**ACTIVITY:**
Beginning with the first line below, please restate each line exactly, down to and including the line containing "lime brick I13:I16".

═══ INPUT FOR THIS TASK

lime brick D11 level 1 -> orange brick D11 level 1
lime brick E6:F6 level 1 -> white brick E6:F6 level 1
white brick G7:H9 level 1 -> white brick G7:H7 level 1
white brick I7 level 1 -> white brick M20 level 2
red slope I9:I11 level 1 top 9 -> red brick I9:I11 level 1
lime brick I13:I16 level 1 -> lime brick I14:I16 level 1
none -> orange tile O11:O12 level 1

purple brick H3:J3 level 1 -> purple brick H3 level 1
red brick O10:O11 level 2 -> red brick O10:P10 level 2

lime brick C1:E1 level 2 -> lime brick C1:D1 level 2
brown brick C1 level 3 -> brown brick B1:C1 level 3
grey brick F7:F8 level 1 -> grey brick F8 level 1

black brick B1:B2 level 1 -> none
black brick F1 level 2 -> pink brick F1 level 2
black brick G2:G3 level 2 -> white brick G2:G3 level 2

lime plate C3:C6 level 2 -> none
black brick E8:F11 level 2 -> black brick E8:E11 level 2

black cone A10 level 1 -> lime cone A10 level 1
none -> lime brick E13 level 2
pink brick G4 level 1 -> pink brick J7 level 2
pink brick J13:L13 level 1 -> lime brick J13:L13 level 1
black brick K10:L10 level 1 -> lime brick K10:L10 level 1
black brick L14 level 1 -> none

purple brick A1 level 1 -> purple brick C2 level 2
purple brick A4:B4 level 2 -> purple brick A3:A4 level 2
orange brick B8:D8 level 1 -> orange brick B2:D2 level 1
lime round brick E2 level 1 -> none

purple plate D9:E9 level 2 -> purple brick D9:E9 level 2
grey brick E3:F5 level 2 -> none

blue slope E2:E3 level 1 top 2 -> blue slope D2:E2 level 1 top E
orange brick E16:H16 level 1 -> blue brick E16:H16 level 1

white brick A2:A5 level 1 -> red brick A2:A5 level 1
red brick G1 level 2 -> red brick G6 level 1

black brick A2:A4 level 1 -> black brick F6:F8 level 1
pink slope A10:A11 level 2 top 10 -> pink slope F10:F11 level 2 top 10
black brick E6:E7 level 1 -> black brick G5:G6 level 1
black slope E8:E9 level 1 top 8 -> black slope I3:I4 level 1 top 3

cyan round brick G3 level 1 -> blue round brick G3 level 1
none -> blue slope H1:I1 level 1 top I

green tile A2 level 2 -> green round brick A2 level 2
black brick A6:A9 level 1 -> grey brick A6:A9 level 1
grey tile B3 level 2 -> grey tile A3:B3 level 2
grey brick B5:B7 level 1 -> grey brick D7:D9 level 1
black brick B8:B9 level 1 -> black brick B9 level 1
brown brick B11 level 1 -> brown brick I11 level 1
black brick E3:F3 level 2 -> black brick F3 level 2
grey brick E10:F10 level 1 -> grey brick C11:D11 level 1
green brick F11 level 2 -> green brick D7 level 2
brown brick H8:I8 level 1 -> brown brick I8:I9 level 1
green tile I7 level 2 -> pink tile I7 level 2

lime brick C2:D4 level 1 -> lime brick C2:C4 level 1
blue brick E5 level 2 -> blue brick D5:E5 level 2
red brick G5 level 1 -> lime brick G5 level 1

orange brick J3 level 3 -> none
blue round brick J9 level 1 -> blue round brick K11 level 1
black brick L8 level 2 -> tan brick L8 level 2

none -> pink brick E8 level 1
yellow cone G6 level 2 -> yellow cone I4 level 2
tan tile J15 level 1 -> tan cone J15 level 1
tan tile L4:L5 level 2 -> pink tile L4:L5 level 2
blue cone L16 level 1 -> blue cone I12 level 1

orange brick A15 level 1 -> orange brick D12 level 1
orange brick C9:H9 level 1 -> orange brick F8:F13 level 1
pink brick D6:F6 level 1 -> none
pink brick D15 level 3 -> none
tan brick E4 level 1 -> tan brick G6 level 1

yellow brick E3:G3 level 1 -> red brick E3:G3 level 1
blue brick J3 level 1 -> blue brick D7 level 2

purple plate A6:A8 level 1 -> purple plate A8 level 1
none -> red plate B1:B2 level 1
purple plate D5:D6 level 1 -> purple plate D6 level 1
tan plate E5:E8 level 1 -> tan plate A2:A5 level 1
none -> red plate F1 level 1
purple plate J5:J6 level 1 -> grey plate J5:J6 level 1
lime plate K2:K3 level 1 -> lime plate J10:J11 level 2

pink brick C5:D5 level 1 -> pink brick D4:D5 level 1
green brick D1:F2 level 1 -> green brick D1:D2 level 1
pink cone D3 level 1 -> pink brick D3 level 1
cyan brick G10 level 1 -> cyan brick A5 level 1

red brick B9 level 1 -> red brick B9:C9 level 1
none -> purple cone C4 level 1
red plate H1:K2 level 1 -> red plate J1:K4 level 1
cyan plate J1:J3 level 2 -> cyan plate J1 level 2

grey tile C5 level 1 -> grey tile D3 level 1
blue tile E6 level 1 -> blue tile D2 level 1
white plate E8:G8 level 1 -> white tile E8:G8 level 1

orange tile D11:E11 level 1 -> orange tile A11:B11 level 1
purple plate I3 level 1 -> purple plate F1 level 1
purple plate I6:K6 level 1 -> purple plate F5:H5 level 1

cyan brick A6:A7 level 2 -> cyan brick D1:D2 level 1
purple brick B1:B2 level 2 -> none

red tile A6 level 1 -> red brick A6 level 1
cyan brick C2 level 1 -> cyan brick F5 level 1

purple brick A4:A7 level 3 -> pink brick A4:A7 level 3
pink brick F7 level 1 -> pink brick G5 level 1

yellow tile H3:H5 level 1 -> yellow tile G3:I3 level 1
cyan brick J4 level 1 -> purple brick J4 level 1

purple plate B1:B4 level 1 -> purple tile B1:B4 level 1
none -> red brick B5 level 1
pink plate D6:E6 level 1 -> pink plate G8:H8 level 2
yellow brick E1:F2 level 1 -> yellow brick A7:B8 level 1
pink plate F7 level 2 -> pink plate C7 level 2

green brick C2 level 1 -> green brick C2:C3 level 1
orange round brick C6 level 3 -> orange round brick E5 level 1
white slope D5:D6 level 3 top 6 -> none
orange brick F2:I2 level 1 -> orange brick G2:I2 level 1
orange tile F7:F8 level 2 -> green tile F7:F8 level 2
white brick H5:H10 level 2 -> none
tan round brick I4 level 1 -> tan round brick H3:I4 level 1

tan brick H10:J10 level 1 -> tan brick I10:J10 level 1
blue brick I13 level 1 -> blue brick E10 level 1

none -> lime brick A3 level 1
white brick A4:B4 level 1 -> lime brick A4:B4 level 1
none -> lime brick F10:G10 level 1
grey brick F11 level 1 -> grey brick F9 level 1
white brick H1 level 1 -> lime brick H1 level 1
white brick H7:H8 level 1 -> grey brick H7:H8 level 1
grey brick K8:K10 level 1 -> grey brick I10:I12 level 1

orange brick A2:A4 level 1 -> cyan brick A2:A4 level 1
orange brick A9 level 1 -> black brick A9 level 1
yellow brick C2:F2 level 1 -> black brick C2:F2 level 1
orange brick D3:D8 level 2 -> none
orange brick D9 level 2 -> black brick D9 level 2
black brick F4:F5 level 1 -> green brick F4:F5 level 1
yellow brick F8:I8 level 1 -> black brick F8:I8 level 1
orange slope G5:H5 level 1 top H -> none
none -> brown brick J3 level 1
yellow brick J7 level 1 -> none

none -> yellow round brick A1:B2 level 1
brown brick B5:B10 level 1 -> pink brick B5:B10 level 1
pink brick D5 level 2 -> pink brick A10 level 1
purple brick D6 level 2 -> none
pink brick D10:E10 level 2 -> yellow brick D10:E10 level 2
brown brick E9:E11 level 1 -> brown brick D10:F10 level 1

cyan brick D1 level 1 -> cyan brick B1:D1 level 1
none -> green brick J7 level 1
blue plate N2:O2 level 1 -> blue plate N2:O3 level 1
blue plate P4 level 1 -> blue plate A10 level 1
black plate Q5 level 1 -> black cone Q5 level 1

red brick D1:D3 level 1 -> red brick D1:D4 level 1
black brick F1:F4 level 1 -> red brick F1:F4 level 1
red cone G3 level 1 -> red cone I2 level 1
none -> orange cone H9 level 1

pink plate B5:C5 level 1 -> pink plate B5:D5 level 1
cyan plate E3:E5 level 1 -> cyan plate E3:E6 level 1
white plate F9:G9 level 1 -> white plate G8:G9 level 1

══════

**RESPONSE TO THIS TASK:**
lime brick D11 level 1 -> orange brick D11 level 1
lime brick E6:F6 level 1 -> white brick E6:F6 level 1
white brick G7:H9 level 1 -> white brick G7:H7 level 1
white brick I7 level 1 -> white brick M20 level 2
red slope I9:I11 level 1 top 9 -> red brick I9:I11 level 1
lime brick I13:I16 level 1 -> lime brick I14:I16 level 1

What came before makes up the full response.